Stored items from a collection
+ + + + + + +

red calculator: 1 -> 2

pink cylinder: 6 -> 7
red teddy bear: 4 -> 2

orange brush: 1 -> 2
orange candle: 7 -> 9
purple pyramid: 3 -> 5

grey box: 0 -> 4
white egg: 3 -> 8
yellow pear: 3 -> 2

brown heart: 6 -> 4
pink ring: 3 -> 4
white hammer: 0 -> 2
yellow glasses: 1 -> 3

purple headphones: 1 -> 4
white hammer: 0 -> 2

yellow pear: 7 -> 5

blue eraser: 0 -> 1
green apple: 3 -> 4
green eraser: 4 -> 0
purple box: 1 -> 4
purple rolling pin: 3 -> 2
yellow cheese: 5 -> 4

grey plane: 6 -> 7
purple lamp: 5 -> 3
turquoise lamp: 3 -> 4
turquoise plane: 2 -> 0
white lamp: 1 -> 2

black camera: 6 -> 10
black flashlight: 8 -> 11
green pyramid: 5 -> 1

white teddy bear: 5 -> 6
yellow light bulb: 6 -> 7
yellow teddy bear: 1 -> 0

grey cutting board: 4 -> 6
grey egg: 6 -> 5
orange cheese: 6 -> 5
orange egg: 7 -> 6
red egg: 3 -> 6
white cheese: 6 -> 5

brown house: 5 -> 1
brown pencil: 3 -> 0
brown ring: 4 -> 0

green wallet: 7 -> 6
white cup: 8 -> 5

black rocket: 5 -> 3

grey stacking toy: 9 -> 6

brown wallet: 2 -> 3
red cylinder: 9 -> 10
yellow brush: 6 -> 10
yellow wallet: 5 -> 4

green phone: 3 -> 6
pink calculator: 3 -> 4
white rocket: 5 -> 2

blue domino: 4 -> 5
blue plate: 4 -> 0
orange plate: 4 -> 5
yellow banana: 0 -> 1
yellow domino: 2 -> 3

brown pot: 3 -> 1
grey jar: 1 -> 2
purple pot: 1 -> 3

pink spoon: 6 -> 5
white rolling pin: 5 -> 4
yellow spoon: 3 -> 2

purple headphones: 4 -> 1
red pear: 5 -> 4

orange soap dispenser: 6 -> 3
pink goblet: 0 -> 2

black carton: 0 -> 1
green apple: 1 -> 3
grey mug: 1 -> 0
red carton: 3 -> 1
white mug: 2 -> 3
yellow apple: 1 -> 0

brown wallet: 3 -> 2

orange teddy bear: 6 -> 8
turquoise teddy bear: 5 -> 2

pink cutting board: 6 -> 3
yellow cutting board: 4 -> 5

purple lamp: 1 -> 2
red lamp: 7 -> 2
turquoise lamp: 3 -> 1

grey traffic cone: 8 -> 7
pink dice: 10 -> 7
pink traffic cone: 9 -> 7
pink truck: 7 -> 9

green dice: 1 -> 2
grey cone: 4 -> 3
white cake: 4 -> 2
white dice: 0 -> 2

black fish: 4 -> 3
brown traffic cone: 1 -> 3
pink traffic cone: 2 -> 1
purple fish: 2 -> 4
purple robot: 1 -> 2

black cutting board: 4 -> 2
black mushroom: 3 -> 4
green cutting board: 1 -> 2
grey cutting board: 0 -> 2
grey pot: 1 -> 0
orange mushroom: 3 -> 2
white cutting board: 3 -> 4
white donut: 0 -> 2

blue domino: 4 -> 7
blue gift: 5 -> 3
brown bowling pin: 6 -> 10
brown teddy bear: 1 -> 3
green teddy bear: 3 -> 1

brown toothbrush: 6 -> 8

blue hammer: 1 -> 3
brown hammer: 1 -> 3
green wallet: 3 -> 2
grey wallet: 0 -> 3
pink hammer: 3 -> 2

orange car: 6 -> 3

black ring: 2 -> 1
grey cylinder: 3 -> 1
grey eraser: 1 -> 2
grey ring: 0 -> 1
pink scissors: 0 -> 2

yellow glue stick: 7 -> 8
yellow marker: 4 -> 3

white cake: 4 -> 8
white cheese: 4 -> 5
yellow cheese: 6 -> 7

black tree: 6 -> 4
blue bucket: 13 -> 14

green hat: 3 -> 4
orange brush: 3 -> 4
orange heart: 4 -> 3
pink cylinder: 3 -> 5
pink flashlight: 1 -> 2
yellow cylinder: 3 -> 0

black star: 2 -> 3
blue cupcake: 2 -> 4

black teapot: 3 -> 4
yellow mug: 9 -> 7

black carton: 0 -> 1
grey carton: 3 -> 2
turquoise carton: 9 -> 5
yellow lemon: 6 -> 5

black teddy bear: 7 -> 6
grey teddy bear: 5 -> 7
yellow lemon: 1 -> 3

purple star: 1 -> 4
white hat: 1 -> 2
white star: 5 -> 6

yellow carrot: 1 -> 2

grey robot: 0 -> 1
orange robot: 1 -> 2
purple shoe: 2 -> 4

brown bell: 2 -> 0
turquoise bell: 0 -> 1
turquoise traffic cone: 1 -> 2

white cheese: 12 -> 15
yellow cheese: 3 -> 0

+ + + + + + +

What you give back should be exactly the lines of the data above from the line with "red carton: 3 -> 1" through the line with "turquoise carton: 9 -> 5", both of those included, and nothing more.

(WRITTEN SOLUTION)
red carton: 3 -> 1
white mug: 2 -> 3
yellow apple: 1 -> 0

brown wallet: 3 -> 2

orange teddy bear: 6 -> 8
turquoise teddy bear: 5 -> 2

pink cutting board: 6 -> 3
yellow cutting board: 4 -> 5

purple lamp: 1 -> 2
red lamp: 7 -> 2
turquoise lamp: 3 -> 1

grey traffic cone: 8 -> 7
pink dice: 10 -> 7
pink traffic cone: 9 -> 7
pink truck: 7 -> 9

green dice: 1 -> 2
grey cone: 4 -> 3
white cake: 4 -> 2
white dice: 0 -> 2

black fish: 4 -> 3
brown traffic cone: 1 -> 3
pink traffic cone: 2 -> 1
purple fish: 2 -> 4
purple robot: 1 -> 2

black cutting board: 4 -> 2
black mushroom: 3 -> 4
green cutting board: 1 -> 2
grey cutting board: 0 -> 2
grey pot: 1 -> 0
orange mushroom: 3 -> 2
white cutting board: 3 -> 4
white donut: 0 -> 2

blue domino: 4 -> 7
blue gift: 5 -> 3
brown bowling pin: 6 -> 10
brown teddy bear: 1 -> 3
green teddy bear: 3 -> 1

brown toothbrush: 6 -> 8

blue hammer: 1 -> 3
brown hammer: 1 -> 3
green wallet: 3 -> 2
grey wallet: 0 -> 3
pink hammer: 3 -> 2

orange car: 6 -> 3

black ring: 2 -> 1
grey cylinder: 3 -> 1
grey eraser: 1 -> 2
grey ring: 0 -> 1
pink scissors: 0 -> 2

yellow glue stick: 7 -> 8
yellow marker: 4 -> 3

white cake: 4 -> 8
white cheese: 4 -> 5
yellow cheese: 6 -> 7

black tree: 6 -> 4
blue bucket: 13 -> 14

green hat: 3 -> 4
orange brush: 3 -> 4
orange heart: 4 -> 3
pink cylinder: 3 -> 5
pink flashlight: 1 -> 2
yellow cylinder: 3 -> 0

black star: 2 -> 3
blue cupcake: 2 -> 4

black teapot: 3 -> 4
yellow mug: 9 -> 7

black carton: 0 -> 1
grey carton: 3 -> 2
turquoise carton: 9 -> 5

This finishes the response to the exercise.